* Exercise *
From the entries below, copy every line where the string "traffic" appears.

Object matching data
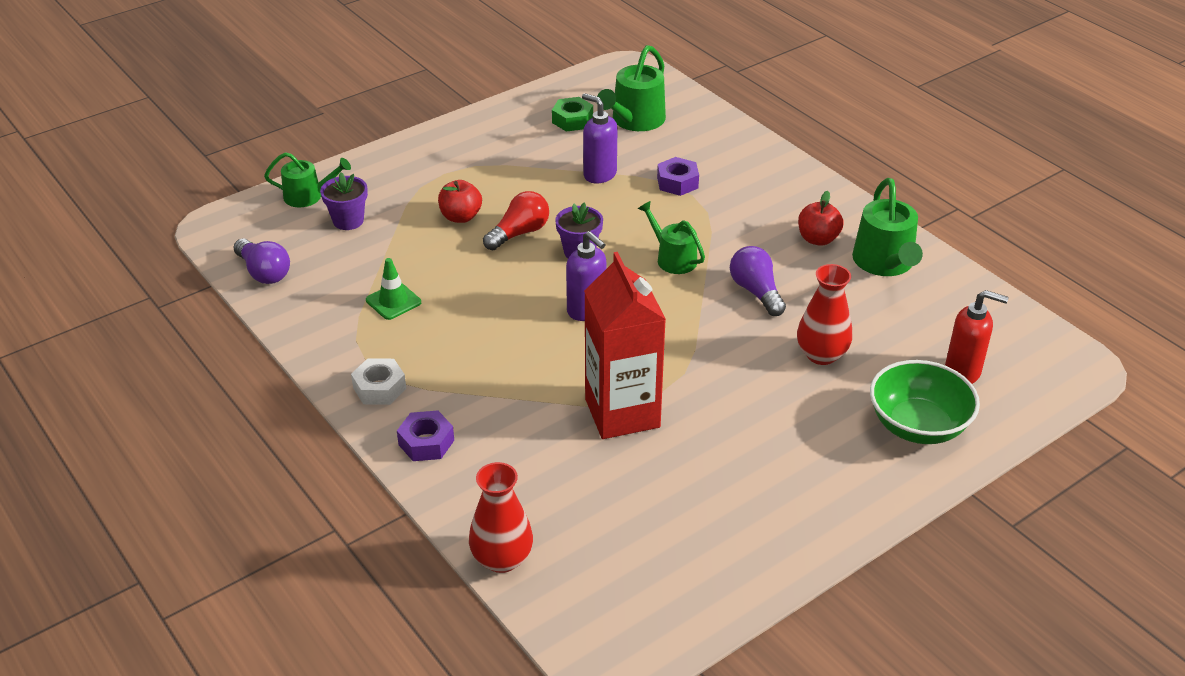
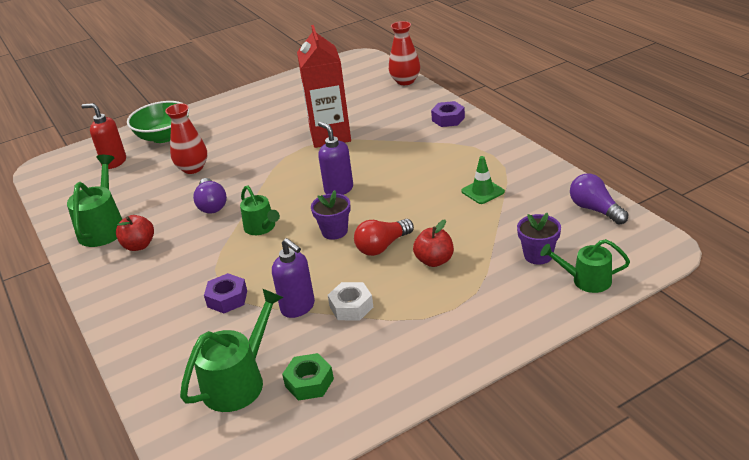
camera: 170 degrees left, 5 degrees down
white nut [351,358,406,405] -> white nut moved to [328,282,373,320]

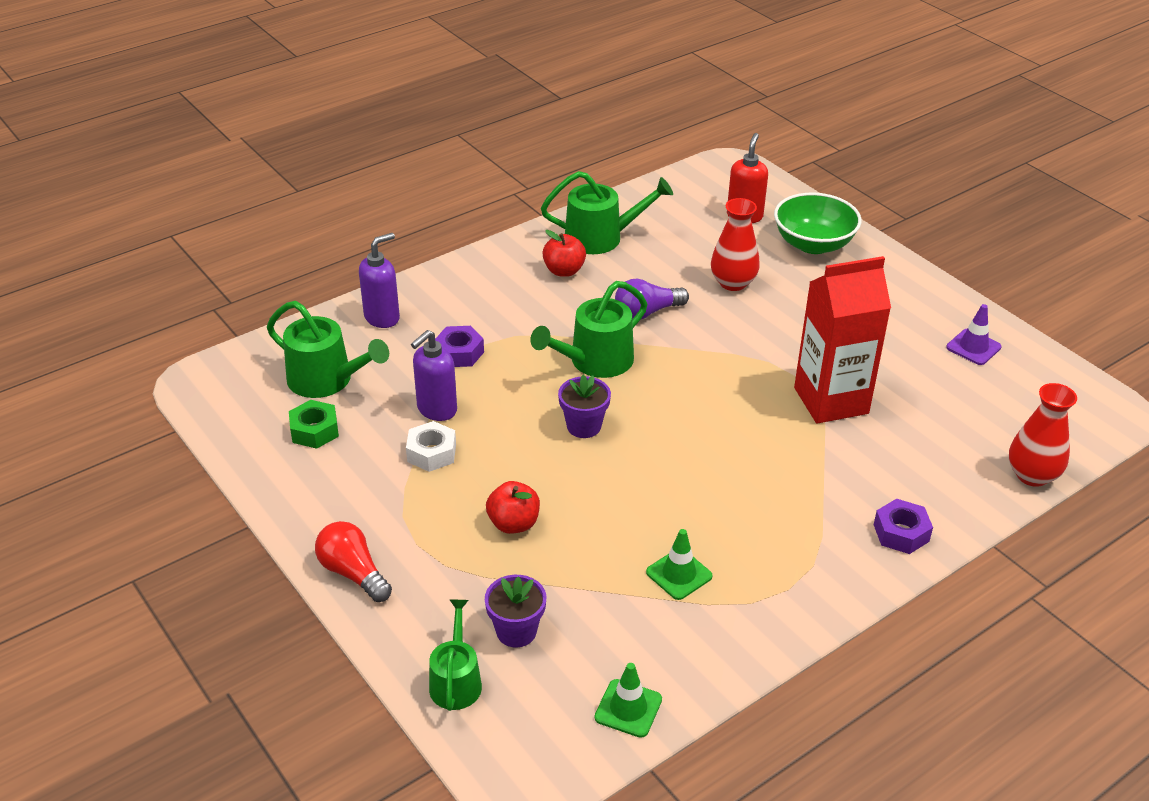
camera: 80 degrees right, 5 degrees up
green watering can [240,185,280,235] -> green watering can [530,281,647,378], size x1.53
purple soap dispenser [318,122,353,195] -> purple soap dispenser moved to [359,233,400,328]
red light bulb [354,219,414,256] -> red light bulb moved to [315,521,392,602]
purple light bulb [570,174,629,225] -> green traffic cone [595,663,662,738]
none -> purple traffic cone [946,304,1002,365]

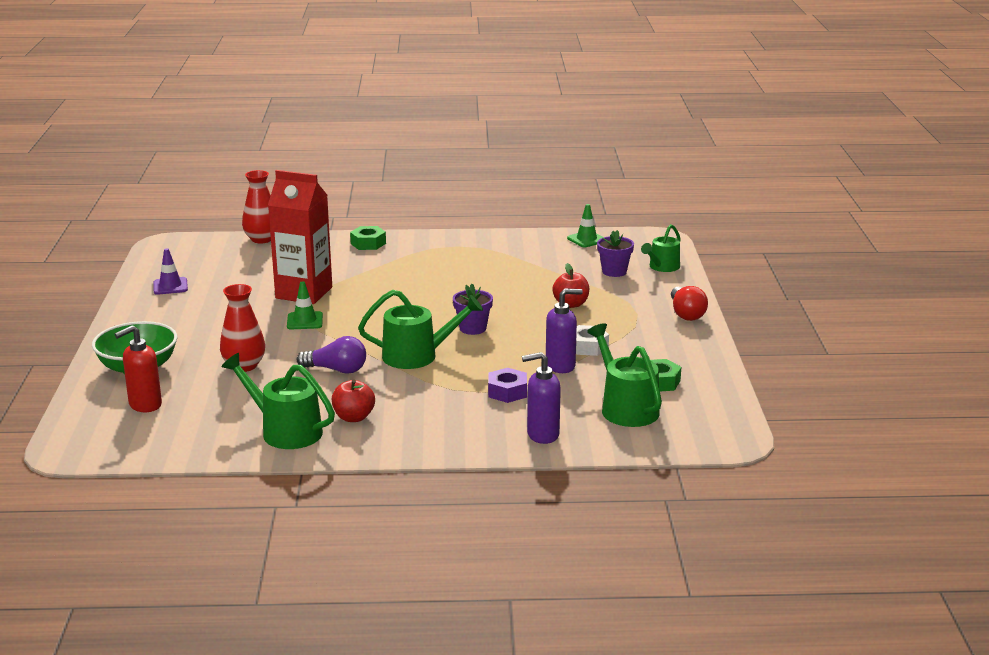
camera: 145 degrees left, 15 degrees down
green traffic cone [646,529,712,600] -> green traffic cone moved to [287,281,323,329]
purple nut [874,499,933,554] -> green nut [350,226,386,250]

* The answer *
purple light bulb [570,174,629,225] -> green traffic cone [595,663,662,738]
none -> purple traffic cone [946,304,1002,365]
green traffic cone [646,529,712,600] -> green traffic cone moved to [287,281,323,329]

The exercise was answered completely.